_ACTION ITEM_. Below are several records. Retype exactly those lines running from the one with "(629, 448) = (643, 450): white" through the one with "(649, 336) = (686, 341): turquoise", end lines included, and no others.
Start of ENTRIES SUPPLIED
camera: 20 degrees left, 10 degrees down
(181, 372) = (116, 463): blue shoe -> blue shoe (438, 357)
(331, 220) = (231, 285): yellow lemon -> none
End of ENTRIES SUPPLIED
Start of ENTRIES SUPPLIED
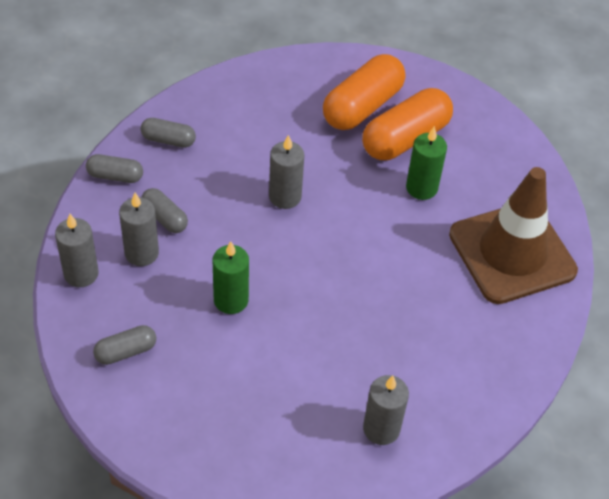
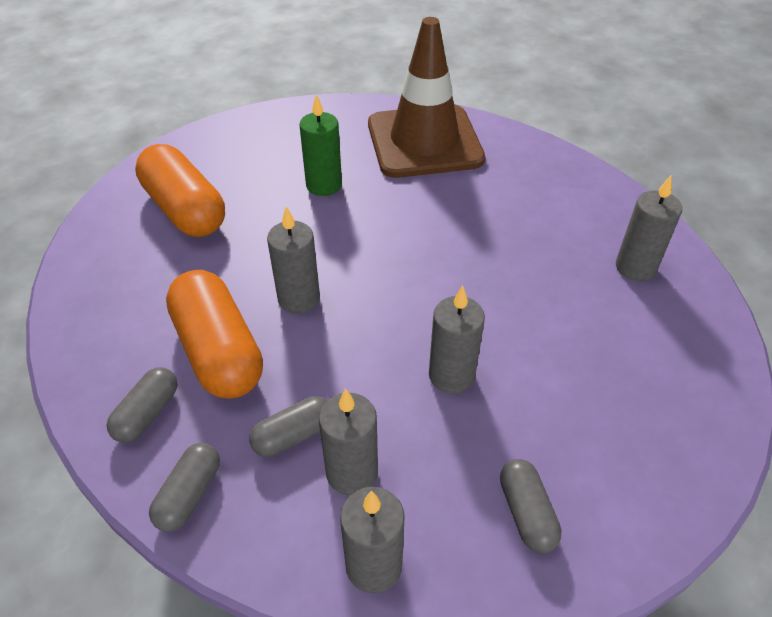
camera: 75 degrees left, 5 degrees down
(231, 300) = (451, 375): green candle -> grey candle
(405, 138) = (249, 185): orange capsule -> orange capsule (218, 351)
End of ENTRIES SUPPLIED
Start of ENTRIES SUPPLIED
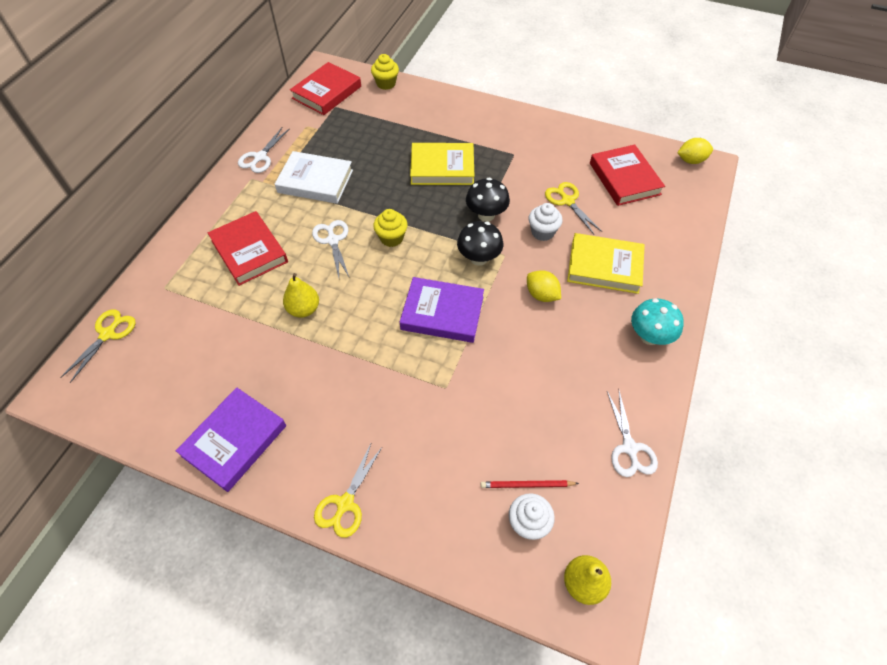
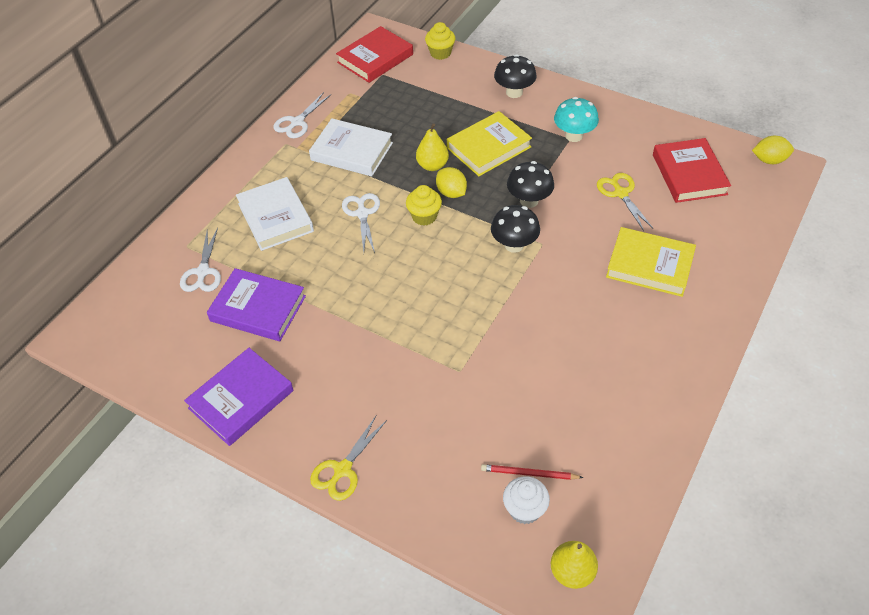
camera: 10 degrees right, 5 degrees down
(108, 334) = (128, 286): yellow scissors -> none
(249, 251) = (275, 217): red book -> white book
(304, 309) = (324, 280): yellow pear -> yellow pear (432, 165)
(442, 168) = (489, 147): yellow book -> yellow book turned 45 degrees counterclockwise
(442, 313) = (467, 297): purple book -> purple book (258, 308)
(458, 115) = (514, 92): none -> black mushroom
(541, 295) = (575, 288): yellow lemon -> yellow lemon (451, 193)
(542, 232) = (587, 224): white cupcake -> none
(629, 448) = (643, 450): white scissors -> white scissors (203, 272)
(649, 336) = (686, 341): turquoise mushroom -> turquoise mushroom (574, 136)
End of ENTRIES SUPPLIED
_SOLUTION FOR THIS TASK_.
(629, 448) = (643, 450): white scissors -> white scissors (203, 272)
(649, 336) = (686, 341): turquoise mushroom -> turquoise mushroom (574, 136)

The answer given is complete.